● Requirement
Copy out the data word for word. The images are not part of the copy.

Records from a dataset:
-----

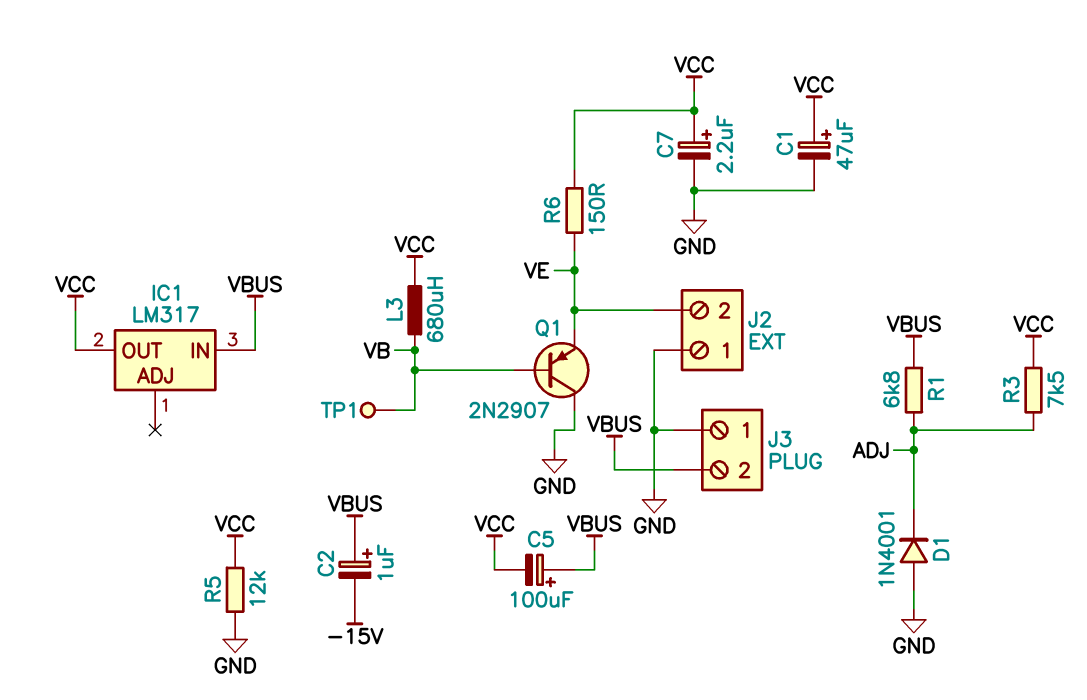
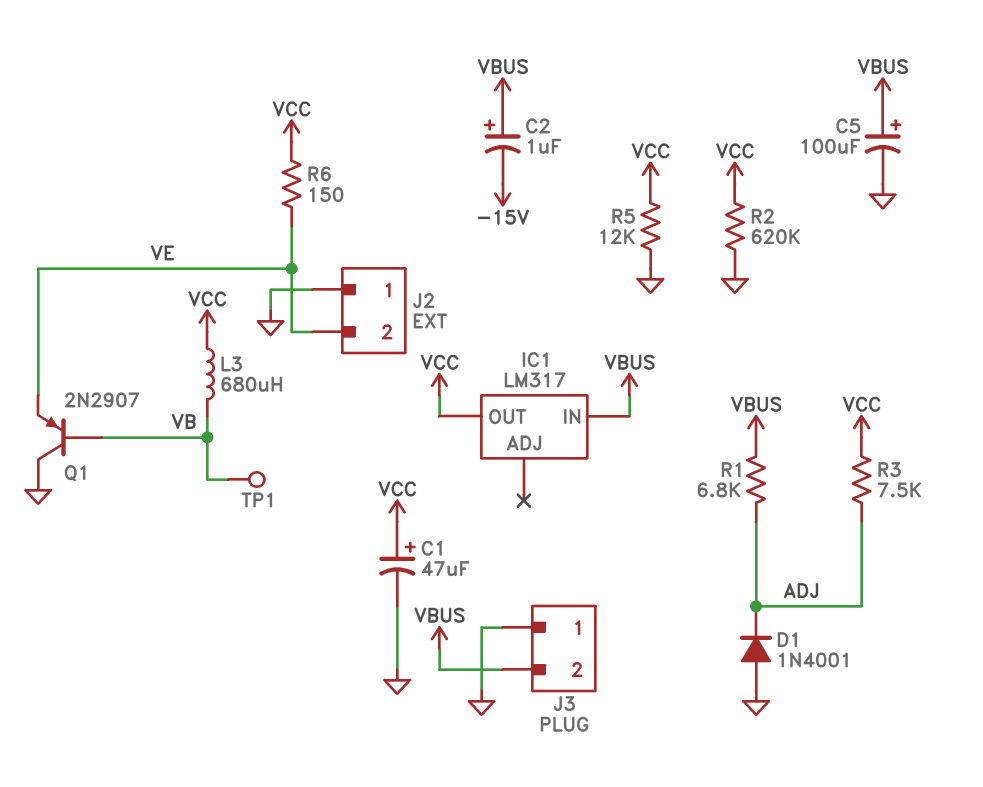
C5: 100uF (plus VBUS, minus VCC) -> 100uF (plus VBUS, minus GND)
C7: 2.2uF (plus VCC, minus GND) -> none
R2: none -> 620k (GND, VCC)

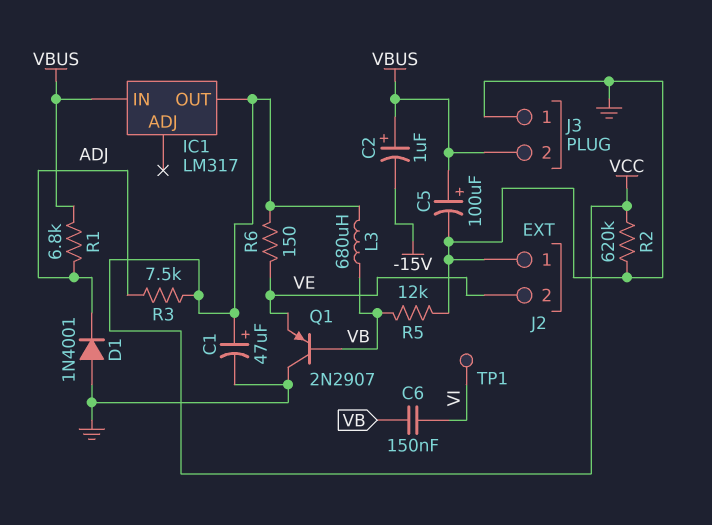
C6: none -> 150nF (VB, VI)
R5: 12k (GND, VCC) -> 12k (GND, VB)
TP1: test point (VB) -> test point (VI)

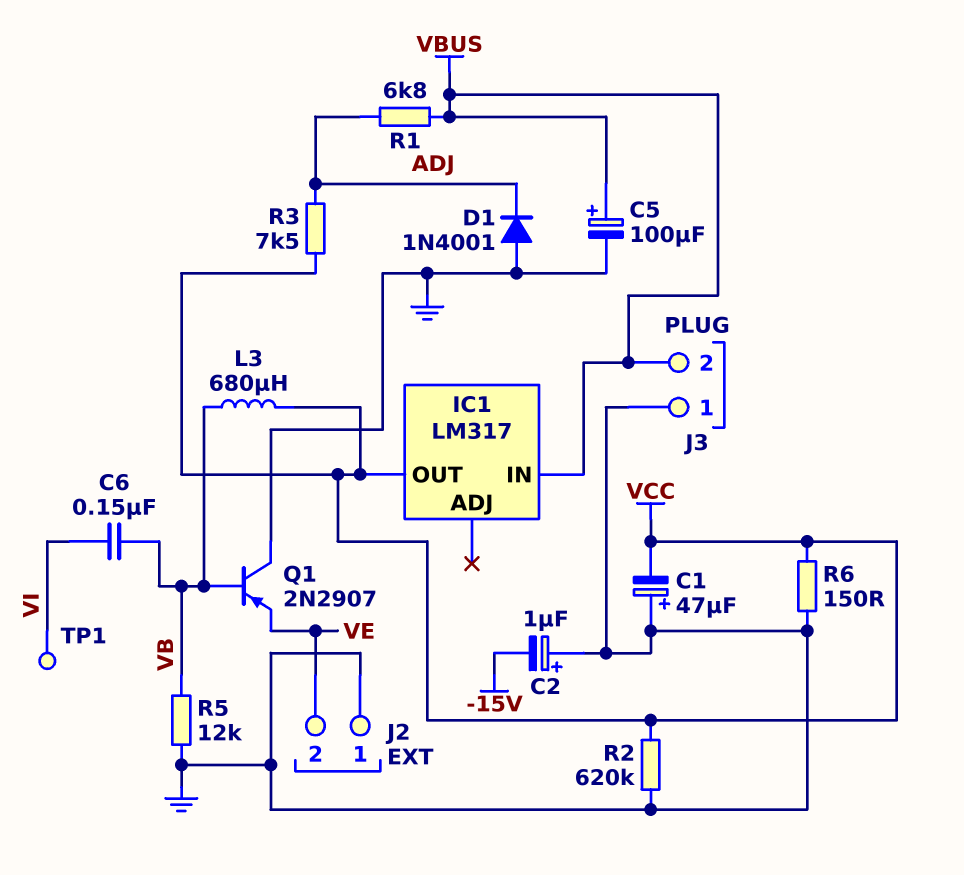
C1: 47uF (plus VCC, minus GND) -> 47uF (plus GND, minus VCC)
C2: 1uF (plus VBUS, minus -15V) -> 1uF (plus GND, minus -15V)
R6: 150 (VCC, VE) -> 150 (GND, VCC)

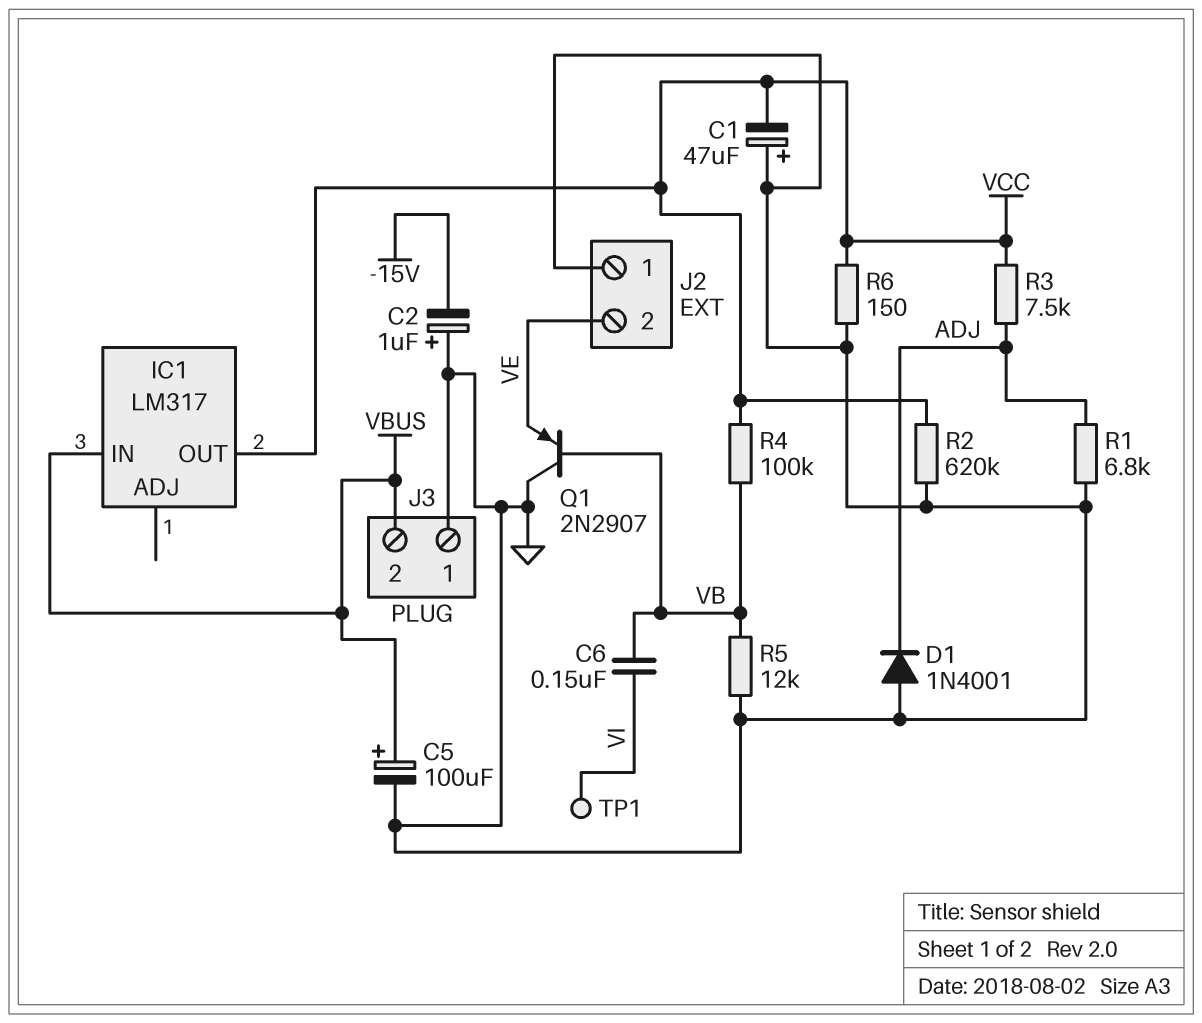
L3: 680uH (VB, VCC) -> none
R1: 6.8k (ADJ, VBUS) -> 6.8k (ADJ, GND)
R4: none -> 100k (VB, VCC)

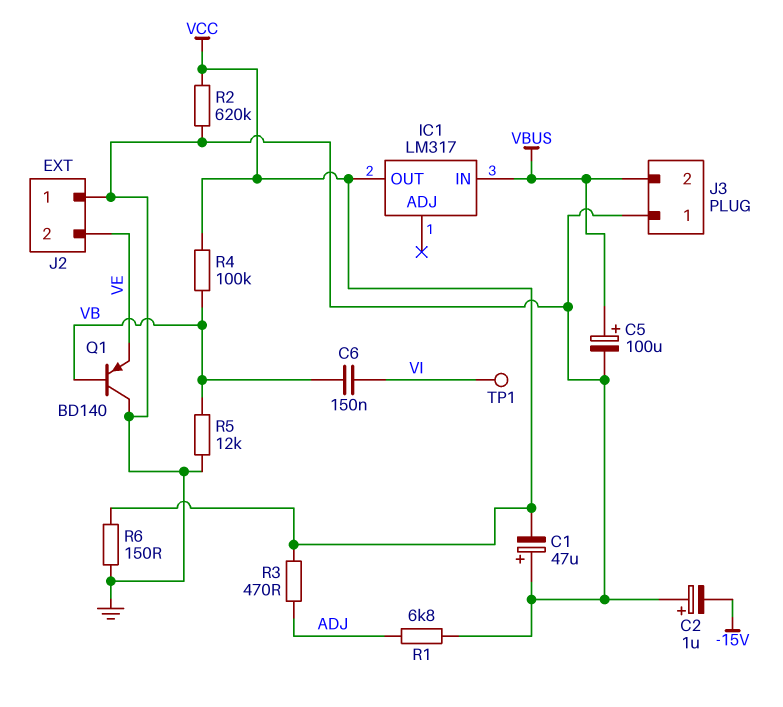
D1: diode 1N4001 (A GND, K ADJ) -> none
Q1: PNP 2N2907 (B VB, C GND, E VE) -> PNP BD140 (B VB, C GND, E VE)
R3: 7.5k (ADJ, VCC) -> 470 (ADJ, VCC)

-----

● Result of this task
C5: 100uF (plus VBUS, minus VCC) -> 100uF (plus VBUS, minus GND)
C7: 2.2uF (plus VCC, minus GND) -> none
R2: none -> 620k (GND, VCC)

C6: none -> 150nF (VB, VI)
R5: 12k (GND, VCC) -> 12k (GND, VB)
TP1: test point (VB) -> test point (VI)

C1: 47uF (plus VCC, minus GND) -> 47uF (plus GND, minus VCC)
C2: 1uF (plus VBUS, minus -15V) -> 1uF (plus GND, minus -15V)
R6: 150 (VCC, VE) -> 150 (GND, VCC)

L3: 680uH (VB, VCC) -> none
R1: 6.8k (ADJ, VBUS) -> 6.8k (ADJ, GND)
R4: none -> 100k (VB, VCC)

D1: diode 1N4001 (A GND, K ADJ) -> none
Q1: PNP 2N2907 (B VB, C GND, E VE) -> PNP BD140 (B VB, C GND, E VE)
R3: 7.5k (ADJ, VCC) -> 470 (ADJ, VCC)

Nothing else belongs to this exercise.